(Dataset records)

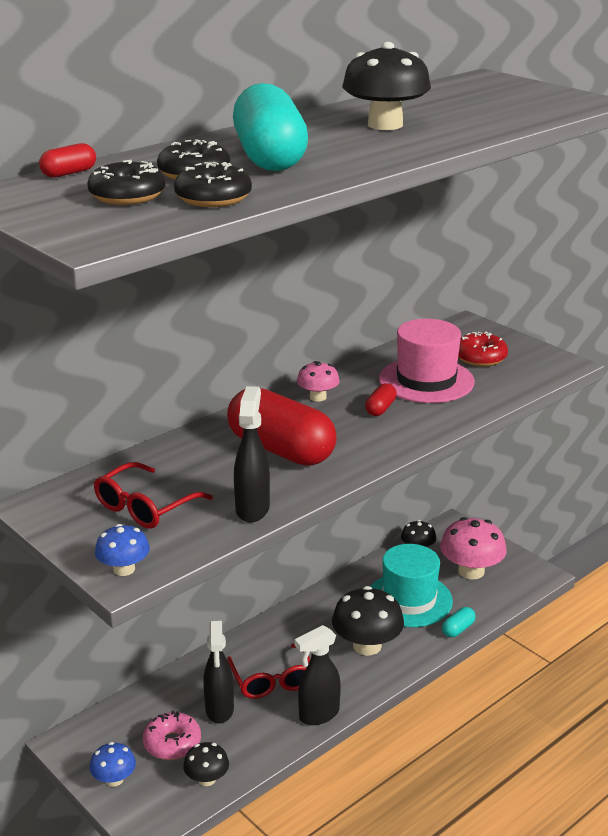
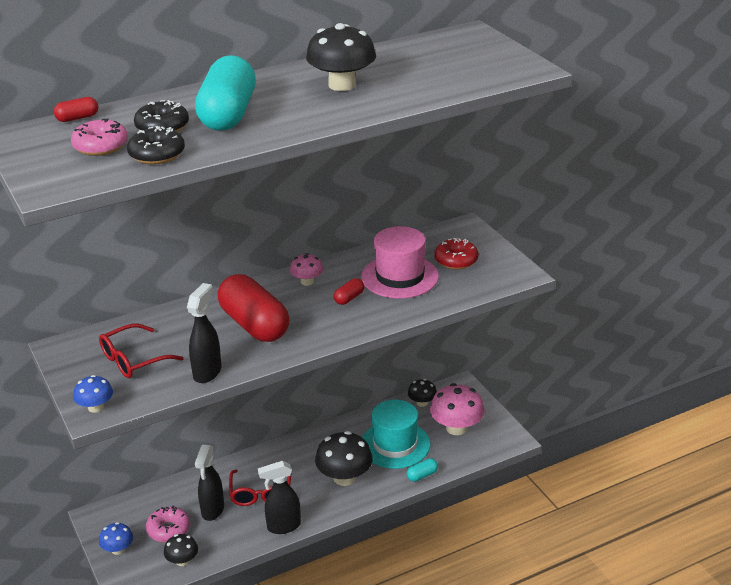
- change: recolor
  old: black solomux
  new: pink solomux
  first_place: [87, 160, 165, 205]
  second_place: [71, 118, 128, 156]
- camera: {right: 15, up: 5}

== Work to be completed ==
An exact repetition of all the records above is required, excluding the pictures.

== Solution below ==
- change: recolor
  old: black solomux
  new: pink solomux
  first_place: [87, 160, 165, 205]
  second_place: [71, 118, 128, 156]
- camera: {right: 15, up: 5}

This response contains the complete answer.